EXERCISE GOAL: Extract the text of each entry below exactly, leaving every image behind.
START RECORD EXTRACTS
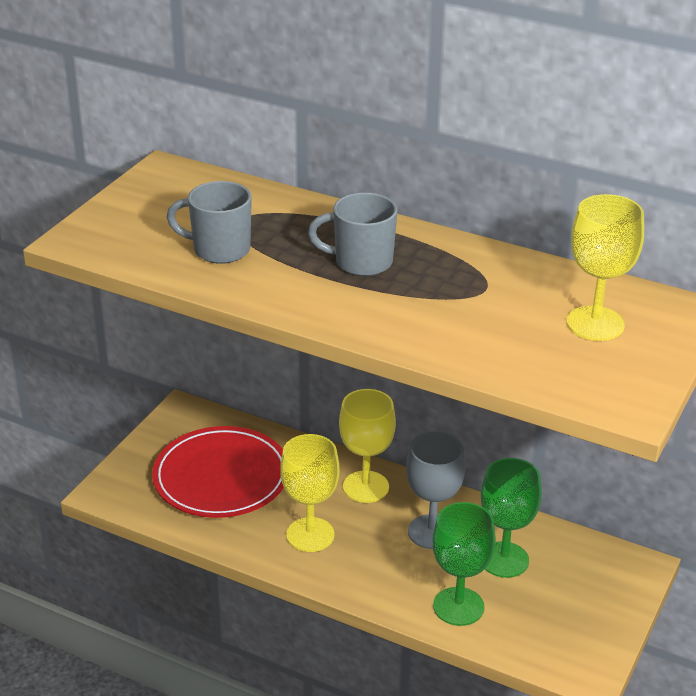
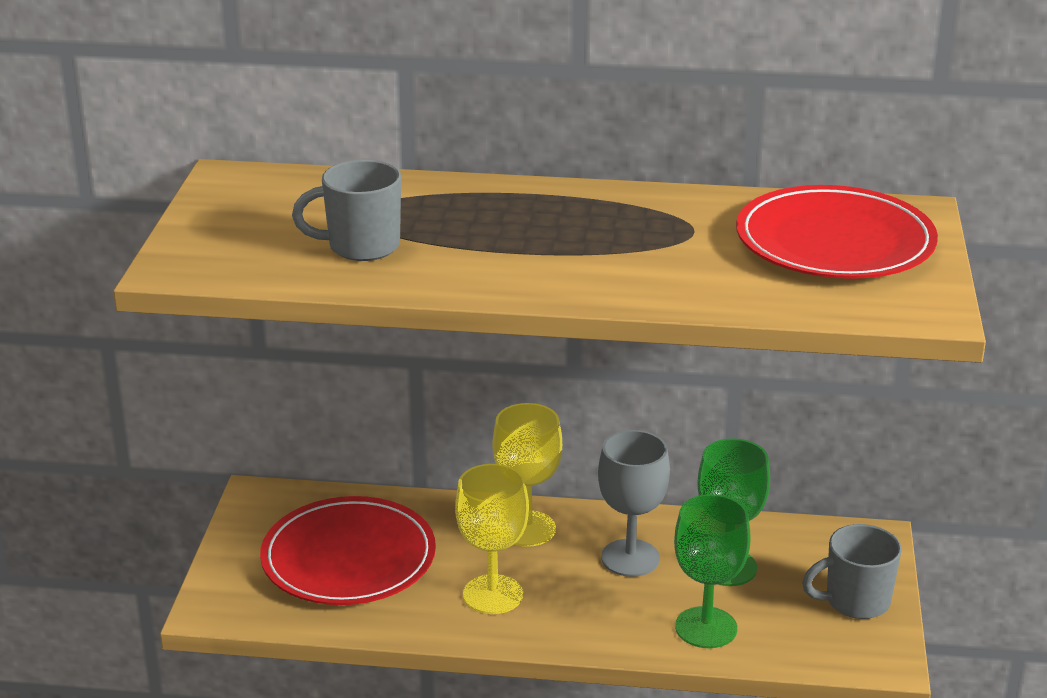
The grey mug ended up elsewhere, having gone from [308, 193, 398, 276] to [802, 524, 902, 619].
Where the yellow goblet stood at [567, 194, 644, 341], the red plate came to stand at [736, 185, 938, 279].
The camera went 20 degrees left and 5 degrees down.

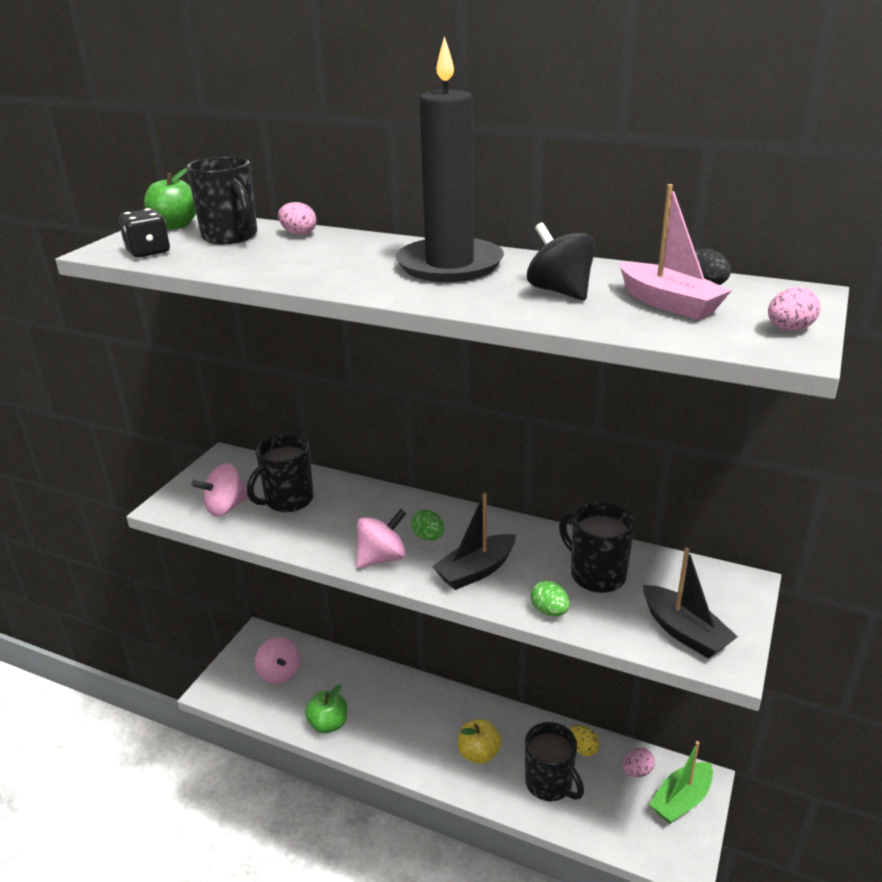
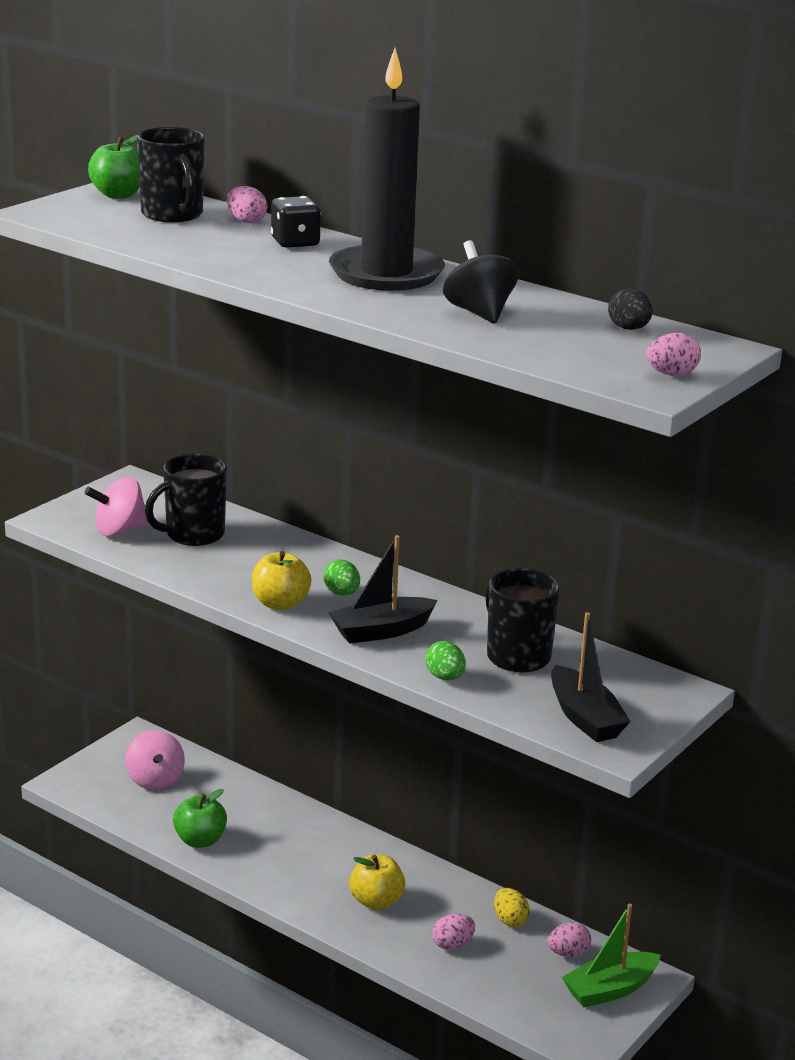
The second view lost the pink boat at [619, 184, 732, 320].
The black dice ended up elsewhere, having gone from [119, 208, 170, 258] to [271, 196, 321, 248].
Where the pink spinning top stood at [356, 509, 407, 569], the yellow apple came to stand at [252, 551, 311, 610].
Where the black mug stood at [525, 722, 584, 801], the pink egg came to stand at [432, 914, 475, 950].
The camera went 10 degrees right and 5 degrees down.

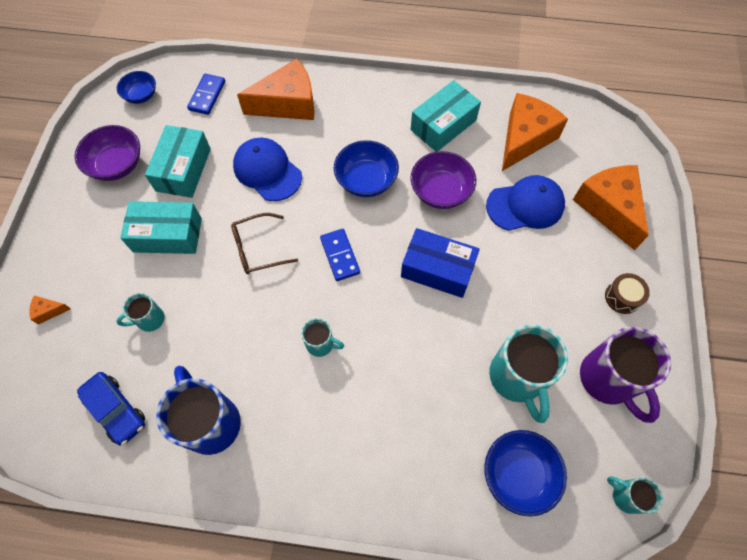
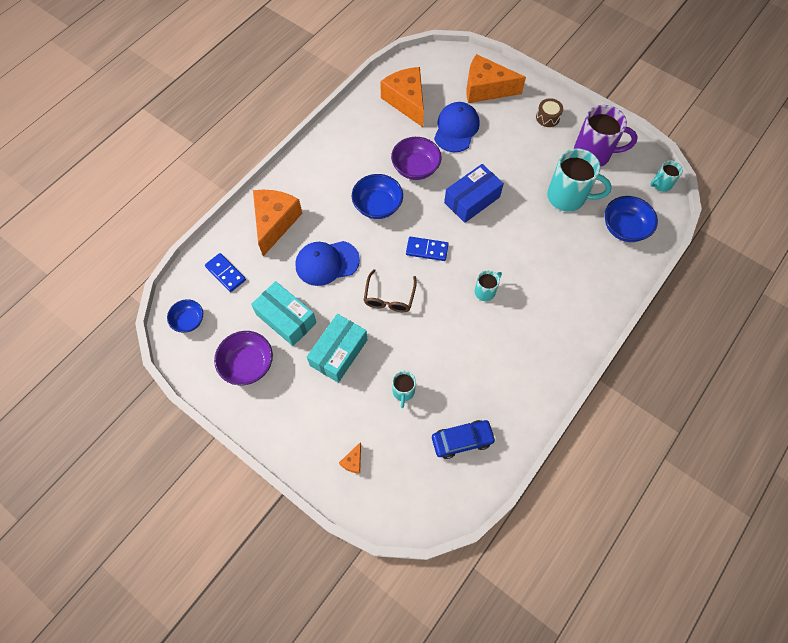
The second view lost the blue mug at [156, 366, 241, 455].
The second view lost the turquoise box at [410, 80, 481, 152].
The camera went 60 degrees left and 0 degrees up.

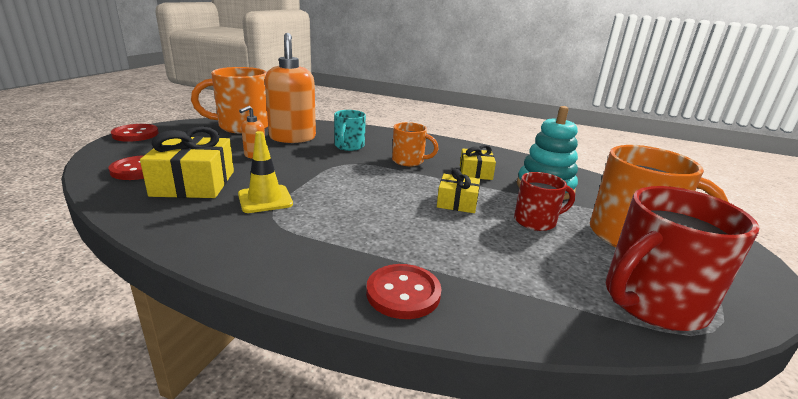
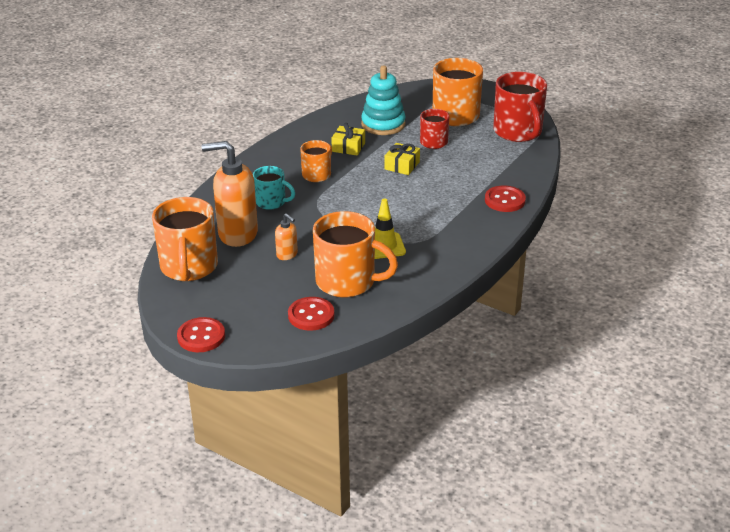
Where the yellow gift stood at [140, 126, 234, 198], the orange mug came to stand at [313, 211, 398, 297].
The camera went 75 degrees left and 10 degrees up.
END RECORD EXTRACTS
ANSWER BELOW:
The grey mug ended up elsewhere, having gone from [308, 193, 398, 276] to [802, 524, 902, 619].
Where the yellow goblet stood at [567, 194, 644, 341], the red plate came to stand at [736, 185, 938, 279].
The camera went 20 degrees left and 5 degrees down.

The second view lost the pink boat at [619, 184, 732, 320].
The black dice ended up elsewhere, having gone from [119, 208, 170, 258] to [271, 196, 321, 248].
Where the pink spinning top stood at [356, 509, 407, 569], the yellow apple came to stand at [252, 551, 311, 610].
Where the black mug stood at [525, 722, 584, 801], the pink egg came to stand at [432, 914, 475, 950].
The camera went 10 degrees right and 5 degrees down.

The second view lost the blue mug at [156, 366, 241, 455].
The second view lost the turquoise box at [410, 80, 481, 152].
The camera went 60 degrees left and 0 degrees up.

Where the yellow gift stood at [140, 126, 234, 198], the orange mug came to stand at [313, 211, 398, 297].
The camera went 75 degrees left and 10 degrees up.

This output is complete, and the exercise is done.